TASK STATEMENT ->
Look in the material below for the line with "purple line: (154, 175) -> (157, 64), moved" and the line with "red line: (133, 544) -> (124, 432), turned 48", then set down exactly those two lines and all lines between, nothing more.

DATA FOR THE TASK ->
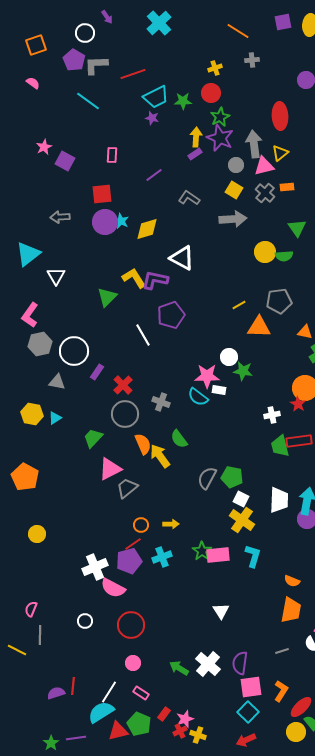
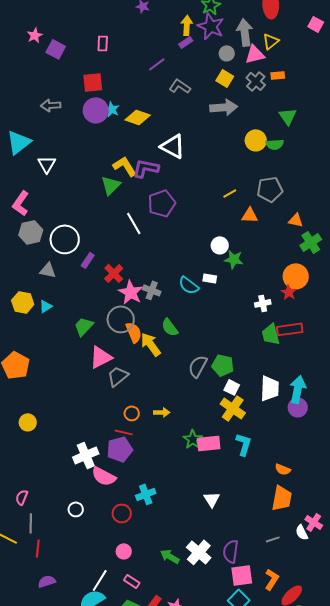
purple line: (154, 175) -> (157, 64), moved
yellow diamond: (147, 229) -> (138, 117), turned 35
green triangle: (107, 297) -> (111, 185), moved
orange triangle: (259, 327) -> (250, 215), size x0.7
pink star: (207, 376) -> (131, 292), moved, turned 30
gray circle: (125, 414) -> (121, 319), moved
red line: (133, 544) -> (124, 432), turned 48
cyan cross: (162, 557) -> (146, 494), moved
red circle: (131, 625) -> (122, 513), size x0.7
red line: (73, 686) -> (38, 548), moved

---

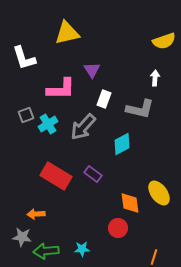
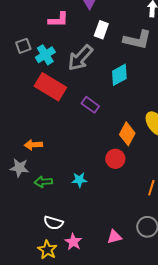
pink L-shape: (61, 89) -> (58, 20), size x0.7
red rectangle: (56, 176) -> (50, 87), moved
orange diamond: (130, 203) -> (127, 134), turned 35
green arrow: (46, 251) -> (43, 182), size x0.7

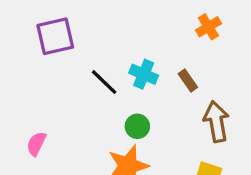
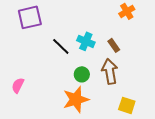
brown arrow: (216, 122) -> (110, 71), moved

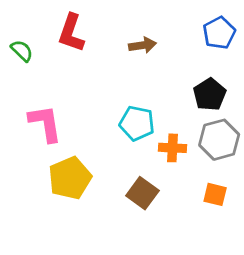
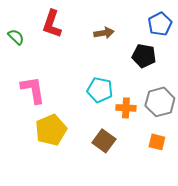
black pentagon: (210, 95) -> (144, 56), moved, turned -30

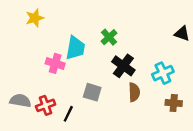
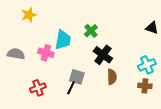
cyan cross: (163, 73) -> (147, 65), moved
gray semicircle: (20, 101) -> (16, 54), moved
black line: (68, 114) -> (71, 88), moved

RESPONSE TO THE EXERCISE ->
purple line: (154, 175) -> (157, 64), moved
yellow diamond: (147, 229) -> (138, 117), turned 35
green triangle: (107, 297) -> (111, 185), moved
orange triangle: (259, 327) -> (250, 215), size x0.7
pink star: (207, 376) -> (131, 292), moved, turned 30
gray circle: (125, 414) -> (121, 319), moved
red line: (133, 544) -> (124, 432), turned 48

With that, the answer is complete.